___ INPUT DATA ___

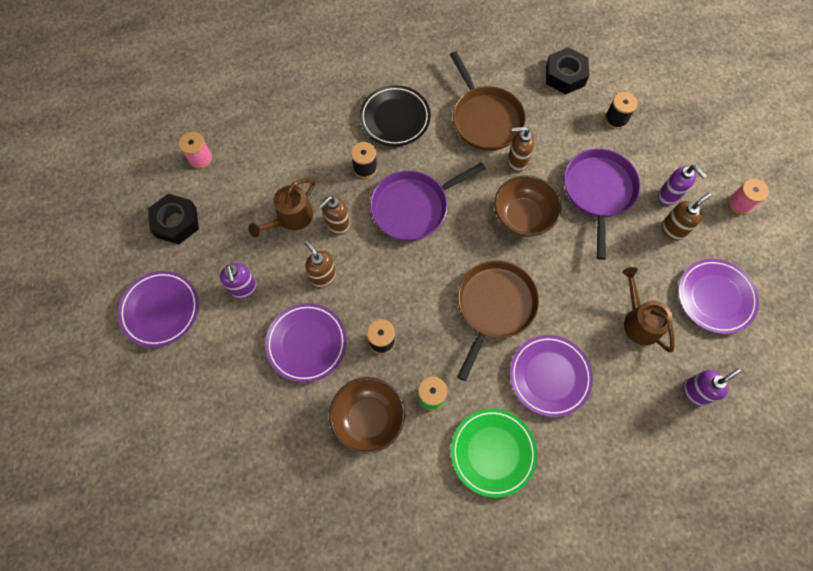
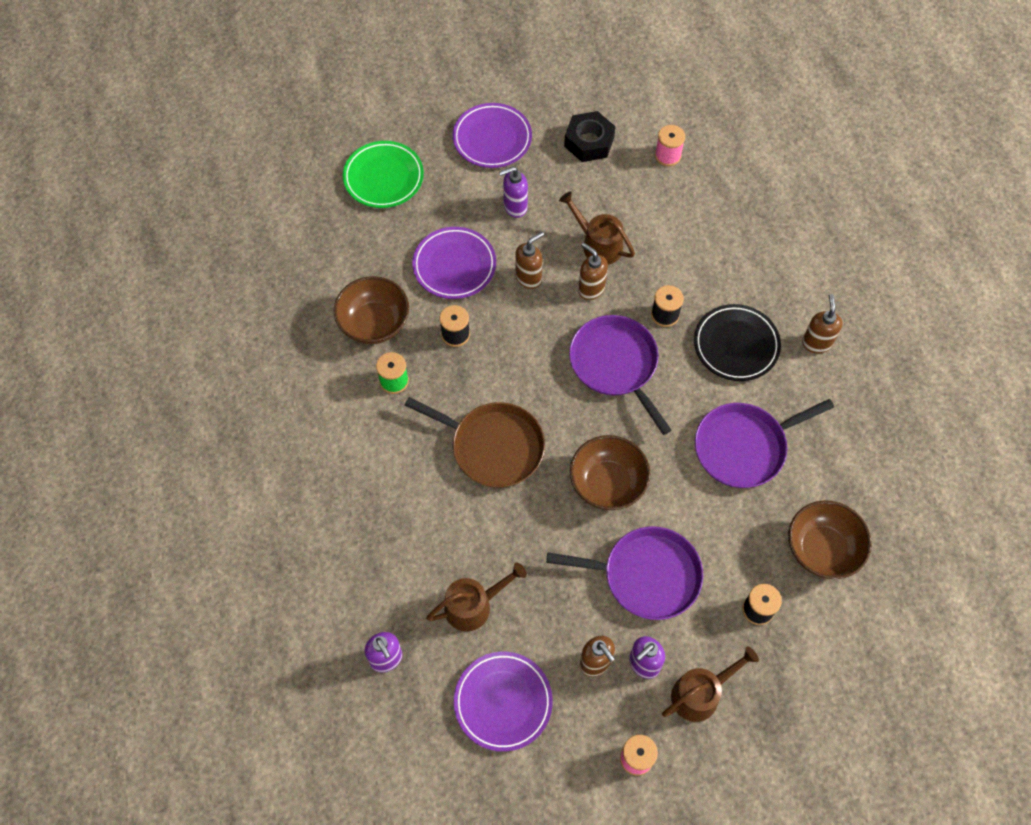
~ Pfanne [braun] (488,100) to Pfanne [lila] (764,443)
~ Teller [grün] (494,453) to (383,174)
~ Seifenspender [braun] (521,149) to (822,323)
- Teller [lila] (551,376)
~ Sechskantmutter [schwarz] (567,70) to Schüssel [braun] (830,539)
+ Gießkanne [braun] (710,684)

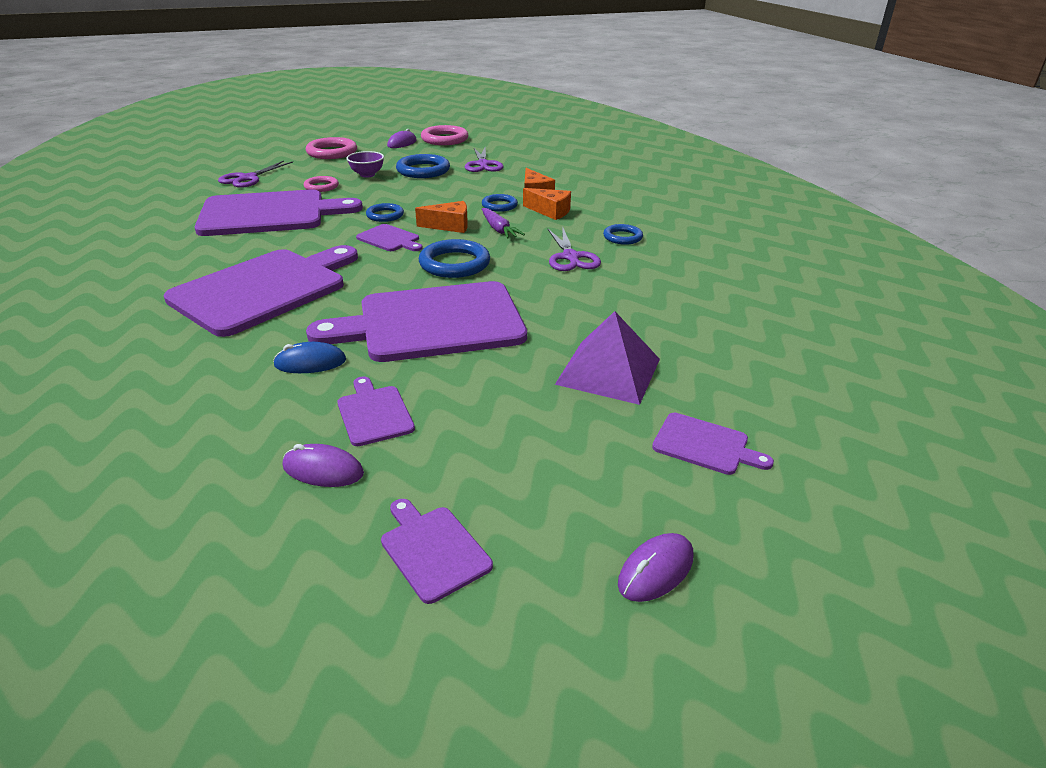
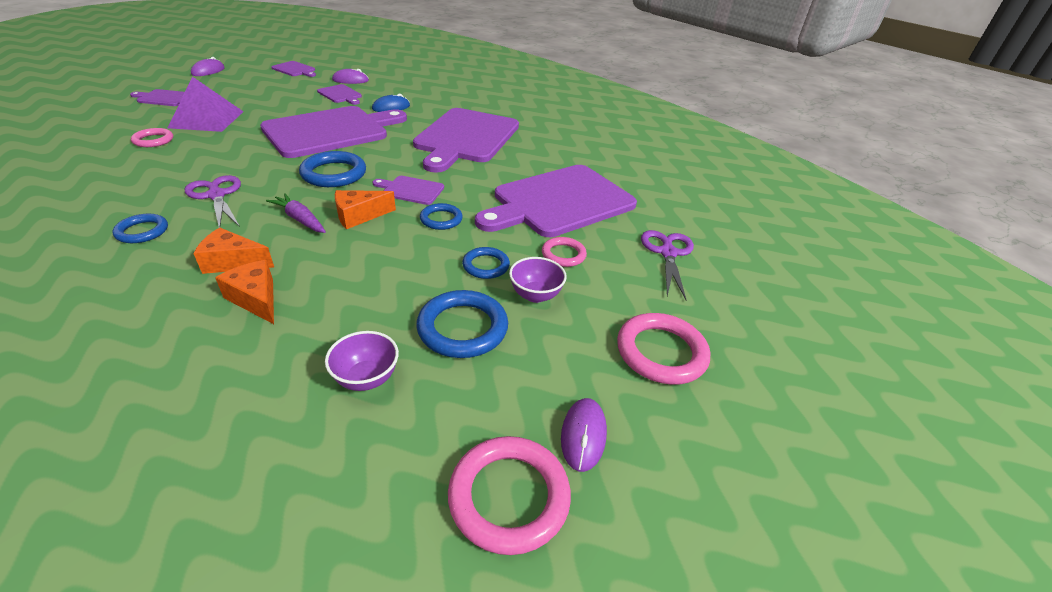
~ Schere [lila] (484,160) to Schüssel [lila] (362,361)
~ Ring [blau] (500,203) to (486,263)
+ Ring [rosa] (152,137)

___

# ACTIVITY
Each line containing "lila" belongs in the answer; pick these out of the material and copy them.

# TASK ANSWER
~ Pfanne [braun] (488,100) to Pfanne [lila] (764,443)
- Teller [lila] (551,376)
~ Schere [lila] (484,160) to Schüssel [lila] (362,361)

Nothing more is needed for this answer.